*WHAT YOU ARE ASKED TO DO:* Repeat verbatim, and only, the lines of the data below, beginning at the line that contains "DIGITS pin CLK: 14 -> TX" and stopping after the line that contains "GAS pin DO: 3 -> A1".

*EXERCISE INPUTS:*
%%

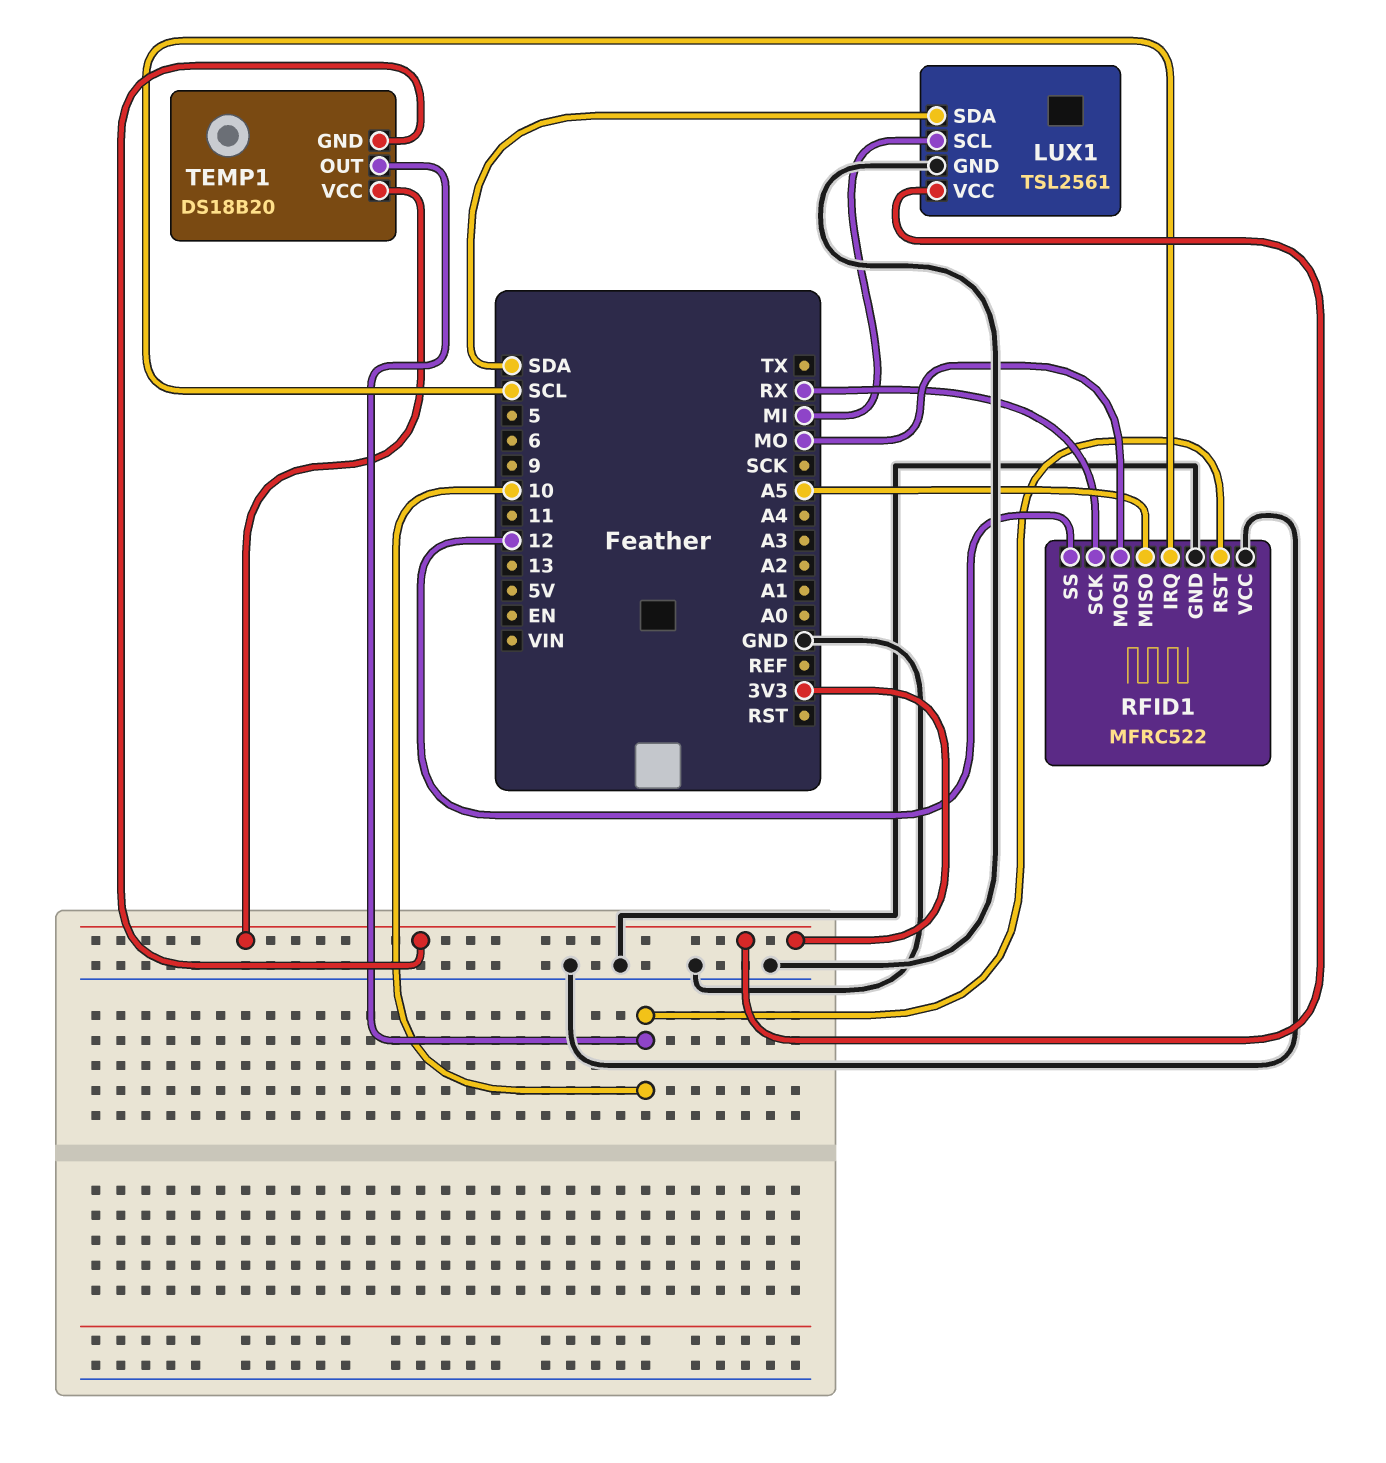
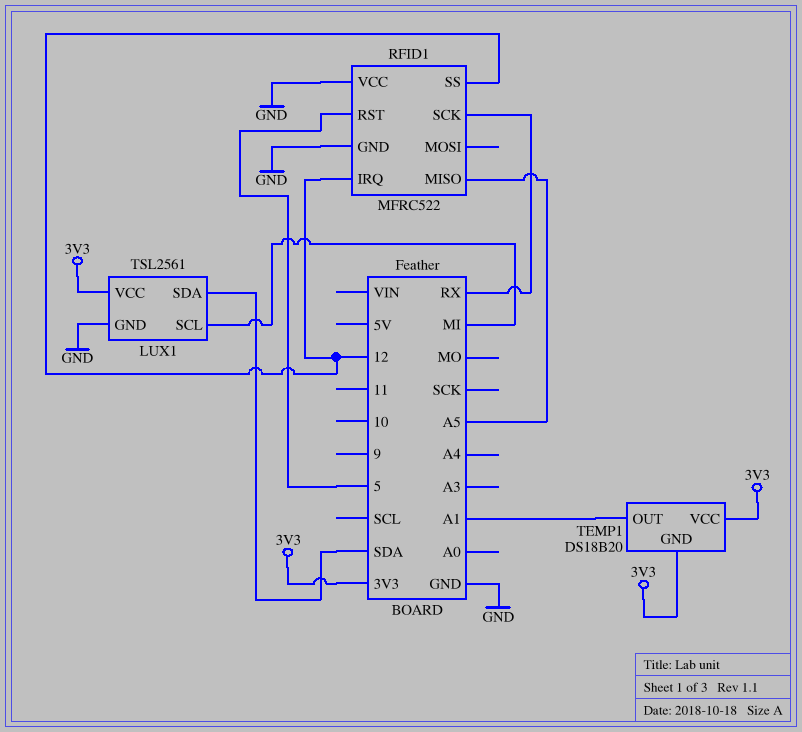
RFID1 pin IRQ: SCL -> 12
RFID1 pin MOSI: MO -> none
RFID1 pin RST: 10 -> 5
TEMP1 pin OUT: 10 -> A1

%%
%%

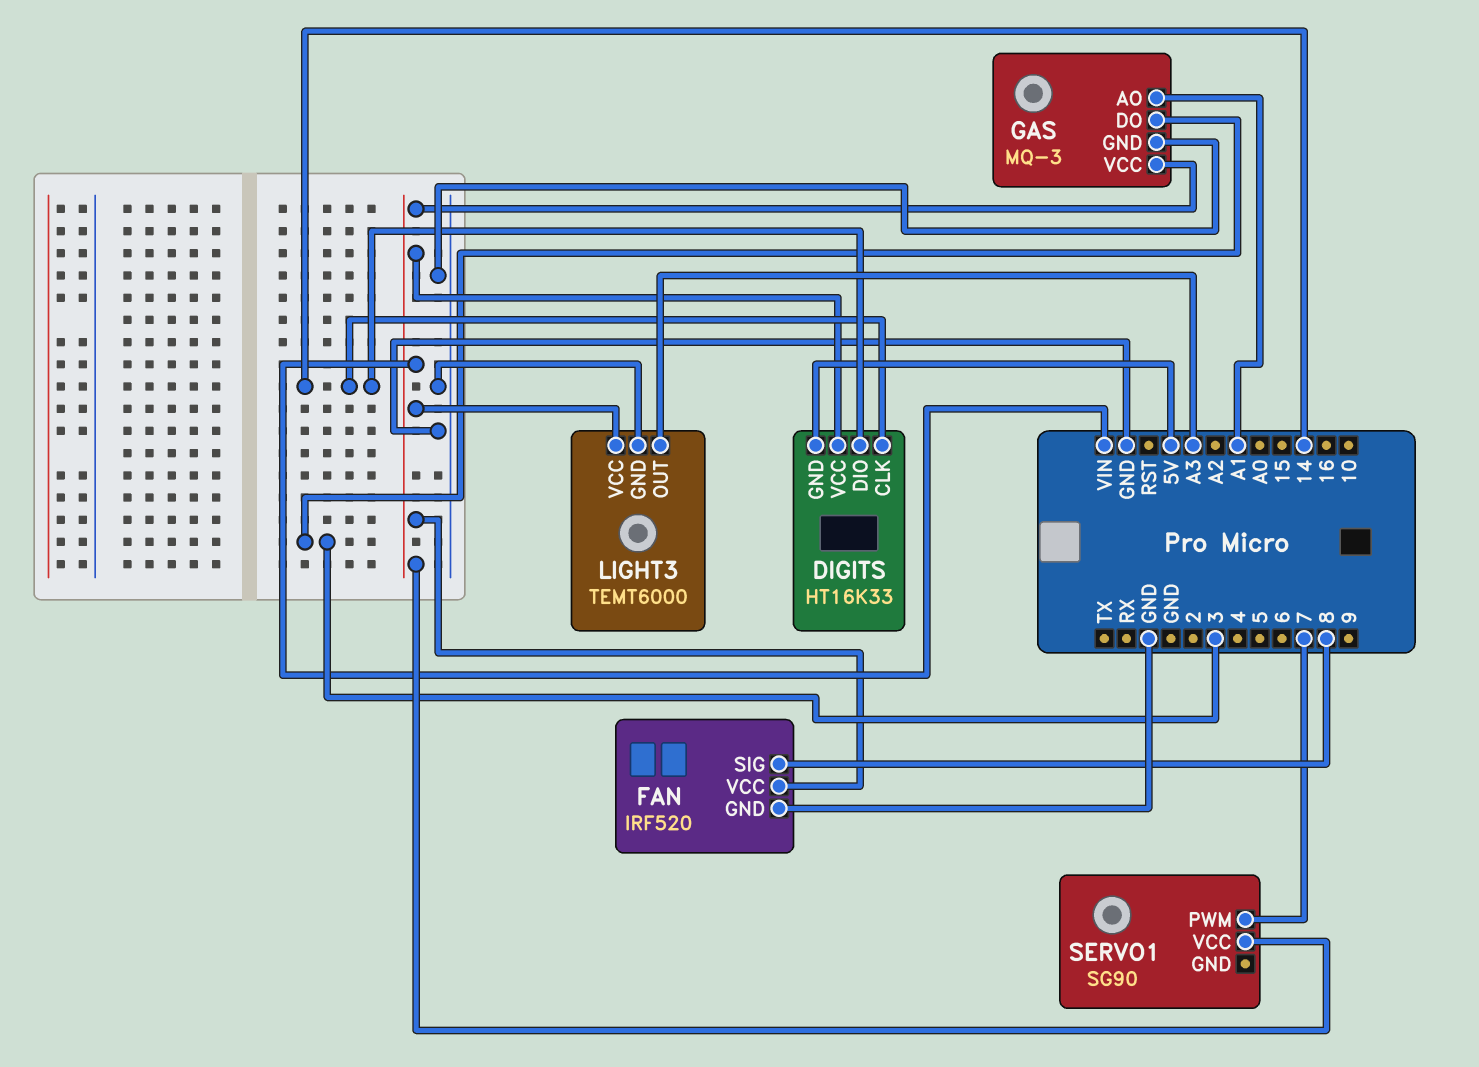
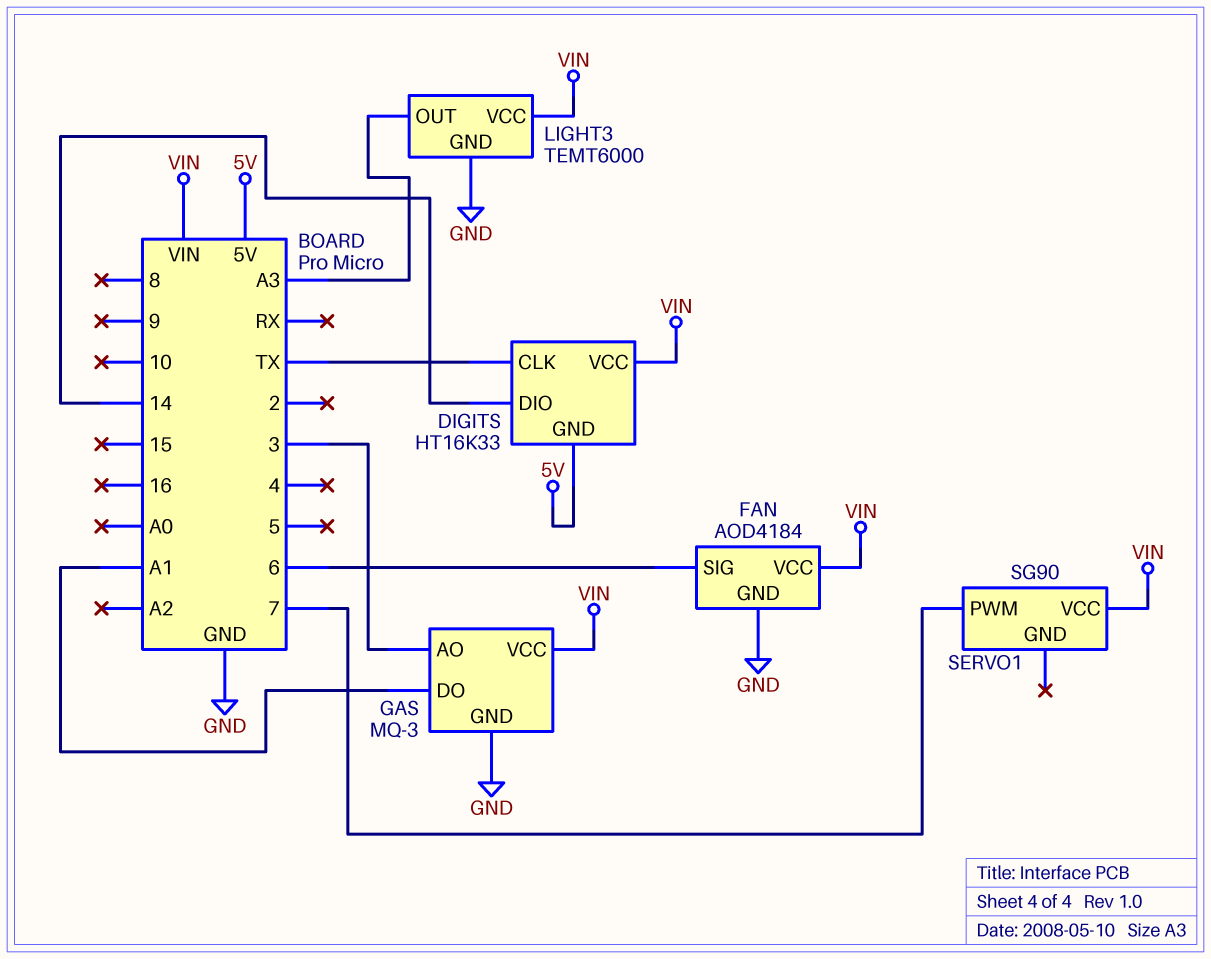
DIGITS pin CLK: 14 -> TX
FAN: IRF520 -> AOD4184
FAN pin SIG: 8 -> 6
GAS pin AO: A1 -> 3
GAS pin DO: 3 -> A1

%%

*YOUR SOLUTION:*
DIGITS pin CLK: 14 -> TX
FAN: IRF520 -> AOD4184
FAN pin SIG: 8 -> 6
GAS pin AO: A1 -> 3
GAS pin DO: 3 -> A1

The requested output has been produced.